§ **Requirement**:
What you return should be each line of the data containing the string "purple".

§ **Dataset extract**:
---+---

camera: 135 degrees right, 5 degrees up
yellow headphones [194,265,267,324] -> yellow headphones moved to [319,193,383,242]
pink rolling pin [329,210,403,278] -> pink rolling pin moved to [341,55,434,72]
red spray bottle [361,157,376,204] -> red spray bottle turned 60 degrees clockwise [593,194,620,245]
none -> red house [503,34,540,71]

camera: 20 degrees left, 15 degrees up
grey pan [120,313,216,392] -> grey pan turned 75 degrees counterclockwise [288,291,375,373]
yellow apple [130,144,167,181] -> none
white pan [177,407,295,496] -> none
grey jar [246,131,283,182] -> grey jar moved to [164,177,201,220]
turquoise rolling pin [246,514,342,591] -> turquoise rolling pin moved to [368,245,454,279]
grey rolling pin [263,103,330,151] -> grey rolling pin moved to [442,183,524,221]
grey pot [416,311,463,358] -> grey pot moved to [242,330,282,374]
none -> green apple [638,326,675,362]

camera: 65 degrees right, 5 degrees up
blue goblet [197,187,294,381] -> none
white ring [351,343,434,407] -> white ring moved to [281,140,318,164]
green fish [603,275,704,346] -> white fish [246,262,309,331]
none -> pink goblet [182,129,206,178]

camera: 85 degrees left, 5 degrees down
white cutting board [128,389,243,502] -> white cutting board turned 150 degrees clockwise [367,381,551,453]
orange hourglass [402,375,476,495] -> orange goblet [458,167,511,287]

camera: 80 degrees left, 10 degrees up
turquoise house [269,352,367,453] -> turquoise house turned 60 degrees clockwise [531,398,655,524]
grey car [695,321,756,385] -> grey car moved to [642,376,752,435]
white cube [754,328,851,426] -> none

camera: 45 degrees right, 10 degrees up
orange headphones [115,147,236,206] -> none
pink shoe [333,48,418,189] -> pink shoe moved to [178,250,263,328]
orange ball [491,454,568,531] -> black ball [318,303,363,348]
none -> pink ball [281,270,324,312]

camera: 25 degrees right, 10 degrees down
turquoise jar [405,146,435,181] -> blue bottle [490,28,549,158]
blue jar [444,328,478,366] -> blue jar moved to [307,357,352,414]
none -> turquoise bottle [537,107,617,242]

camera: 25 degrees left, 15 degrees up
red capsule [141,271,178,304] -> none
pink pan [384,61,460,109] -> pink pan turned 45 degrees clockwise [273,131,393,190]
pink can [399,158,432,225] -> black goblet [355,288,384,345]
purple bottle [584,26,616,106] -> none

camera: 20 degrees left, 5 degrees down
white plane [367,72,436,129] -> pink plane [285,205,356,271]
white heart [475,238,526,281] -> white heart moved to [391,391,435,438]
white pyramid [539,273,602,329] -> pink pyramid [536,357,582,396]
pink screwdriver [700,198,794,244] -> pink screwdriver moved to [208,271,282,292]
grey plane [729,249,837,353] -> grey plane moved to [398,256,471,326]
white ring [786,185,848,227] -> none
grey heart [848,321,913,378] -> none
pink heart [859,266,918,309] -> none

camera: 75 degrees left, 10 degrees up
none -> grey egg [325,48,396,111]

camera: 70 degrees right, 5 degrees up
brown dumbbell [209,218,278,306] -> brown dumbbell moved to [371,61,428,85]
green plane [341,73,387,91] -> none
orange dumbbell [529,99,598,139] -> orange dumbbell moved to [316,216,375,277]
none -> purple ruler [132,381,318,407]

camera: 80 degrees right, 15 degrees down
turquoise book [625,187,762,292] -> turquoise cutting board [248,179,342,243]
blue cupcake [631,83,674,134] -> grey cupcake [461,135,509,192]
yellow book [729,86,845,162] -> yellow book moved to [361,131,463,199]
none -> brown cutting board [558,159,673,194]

---+---

§ **Expected answer**:
purple bottle [584,26,616,106] -> none
none -> purple ruler [132,381,318,407]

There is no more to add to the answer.